**THE PROBLEM**
When you repeat the records, keep every word exact and drop each picture.

[Object state change records]
-=-=-=-=-

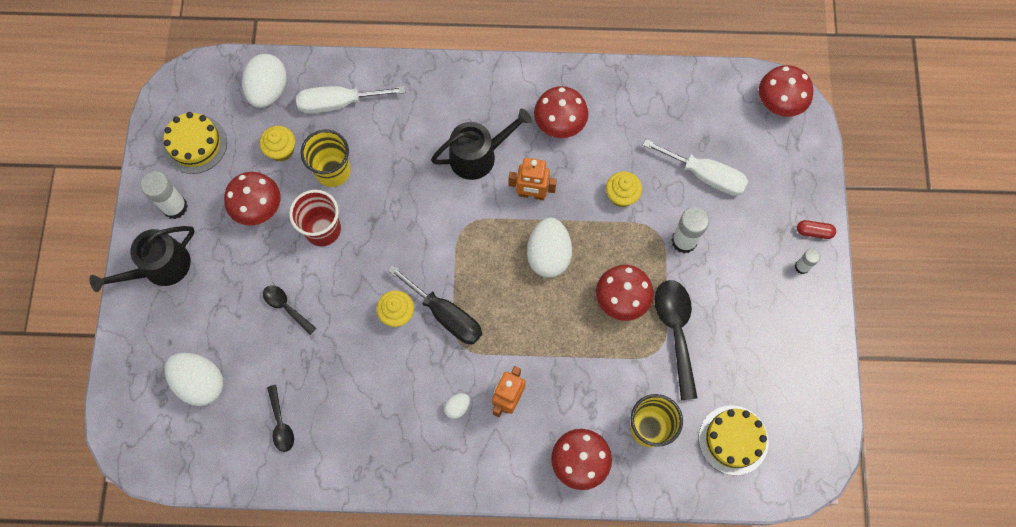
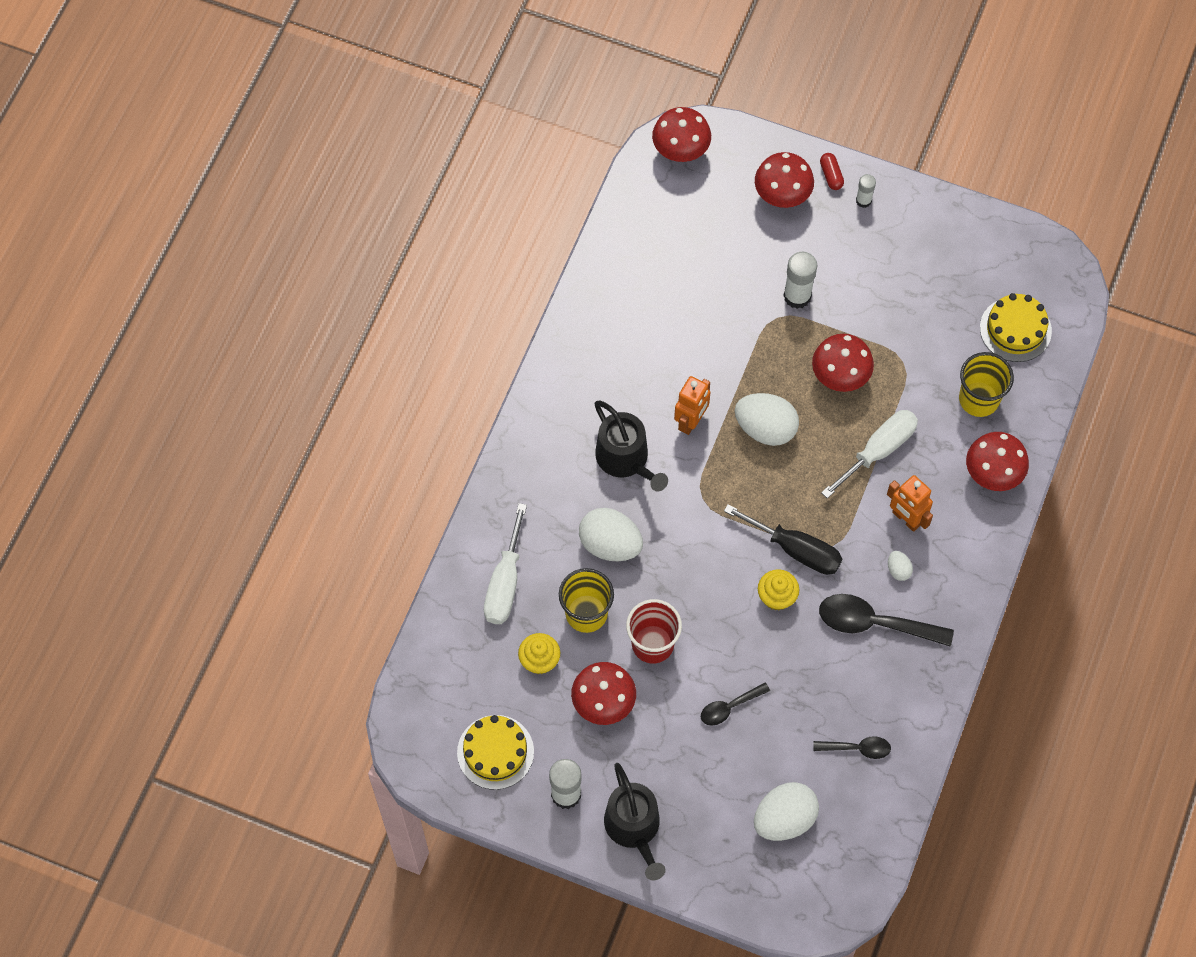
camera: 70 degrees left, 5 degrees down
white egg [242,54,287,108] -> white egg moved to [579,508,643,561]
black screwdriver [388,265,482,344] -> black screwdriver turned 60 degrees clockwise [724,504,842,575]
black watering can [431,108,532,180] -> black watering can turned 150 degrees clockwise [595,400,668,491]
red mushroom [534,86,588,138] -> red mushroom moved to [755,152,814,208]
yellow cupcake [606,171,642,207] -> none
white screwdriver [643,139,748,196] -> white screwdriver moved to [821,410,918,498]
black spoon [655,280,697,401] -> black spoon moved to [819,594,954,647]
red capsule [797,220,836,239] -> red capsule turned 45 degrees counterclockwise [820,153,844,190]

-=-=-=-=-

**OUTPUT OF THE EXERCISE**
camera: 70 degrees left, 5 degrees down
white egg [242,54,287,108] -> white egg moved to [579,508,643,561]
black screwdriver [388,265,482,344] -> black screwdriver turned 60 degrees clockwise [724,504,842,575]
black watering can [431,108,532,180] -> black watering can turned 150 degrees clockwise [595,400,668,491]
red mushroom [534,86,588,138] -> red mushroom moved to [755,152,814,208]
yellow cupcake [606,171,642,207] -> none
white screwdriver [643,139,748,196] -> white screwdriver moved to [821,410,918,498]
black spoon [655,280,697,401] -> black spoon moved to [819,594,954,647]
red capsule [797,220,836,239] -> red capsule turned 45 degrees counterclockwise [820,153,844,190]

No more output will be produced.